EXERCISE DESCRIPTION: From the line holding "red semicircle: moved 93 px left" to the final line of the entries, set down each line exactly, including both, and nothing more.

GIVEN DATA:
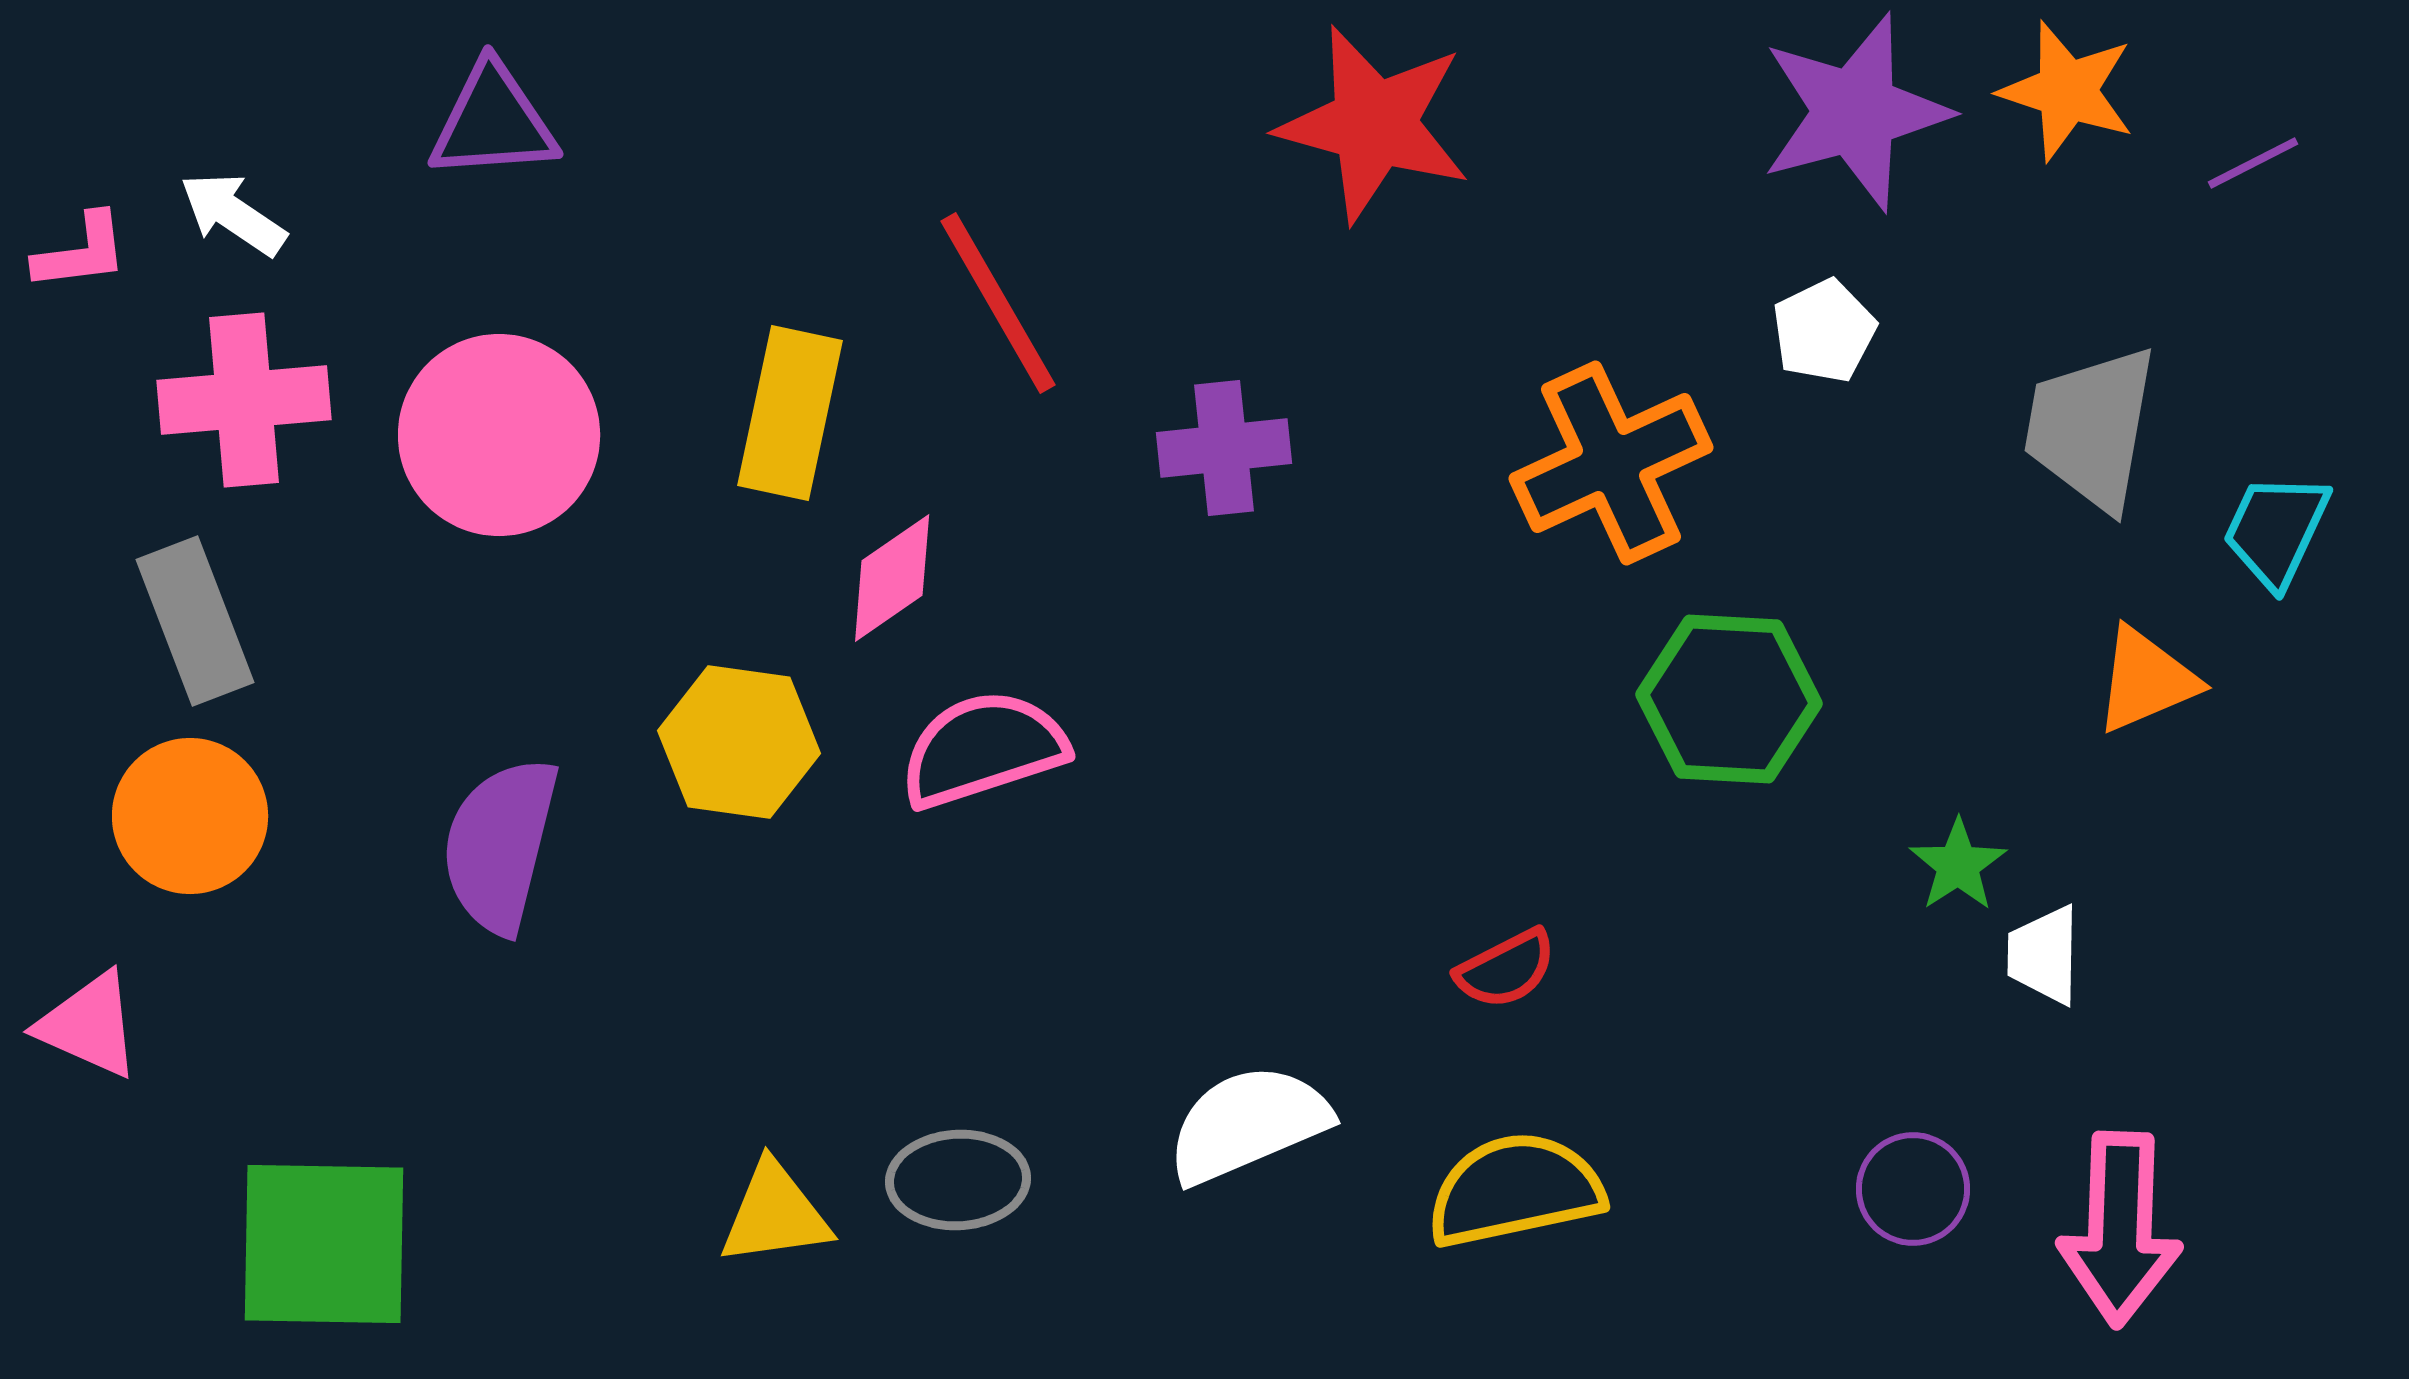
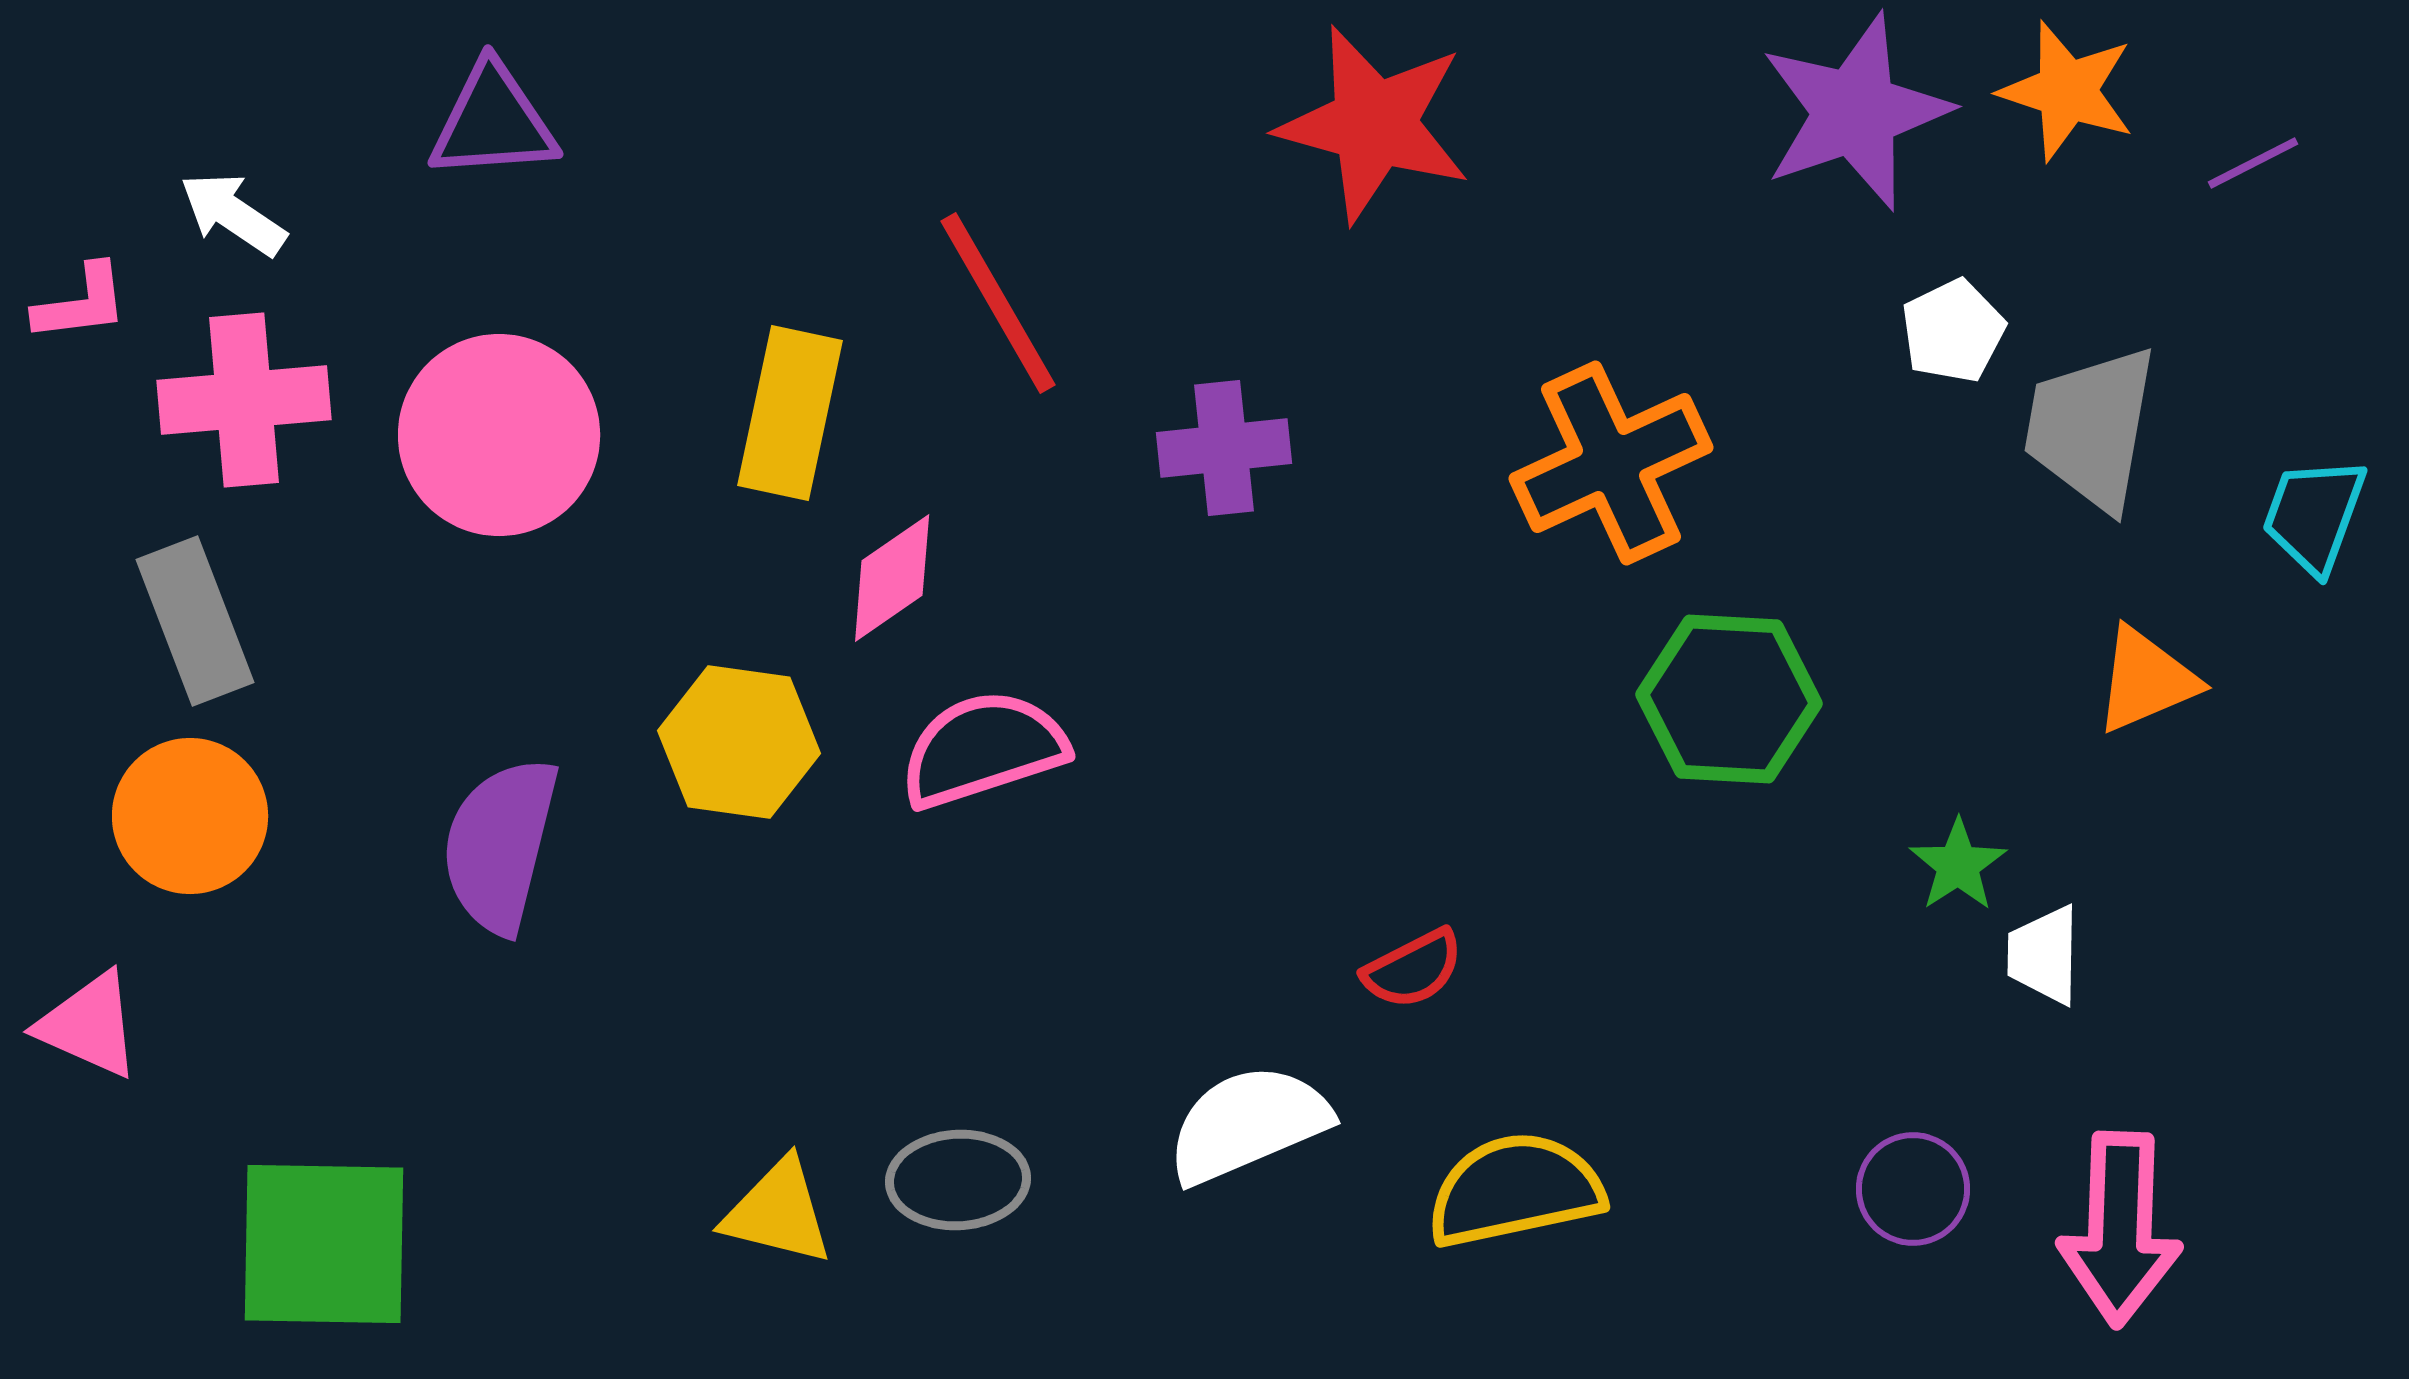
purple star: rotated 4 degrees counterclockwise
pink L-shape: moved 51 px down
white pentagon: moved 129 px right
cyan trapezoid: moved 38 px right, 15 px up; rotated 5 degrees counterclockwise
red semicircle: moved 93 px left
yellow triangle: moved 3 px right, 2 px up; rotated 22 degrees clockwise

TASK ANSWER:
red semicircle: moved 93 px left
yellow triangle: moved 3 px right, 2 px up; rotated 22 degrees clockwise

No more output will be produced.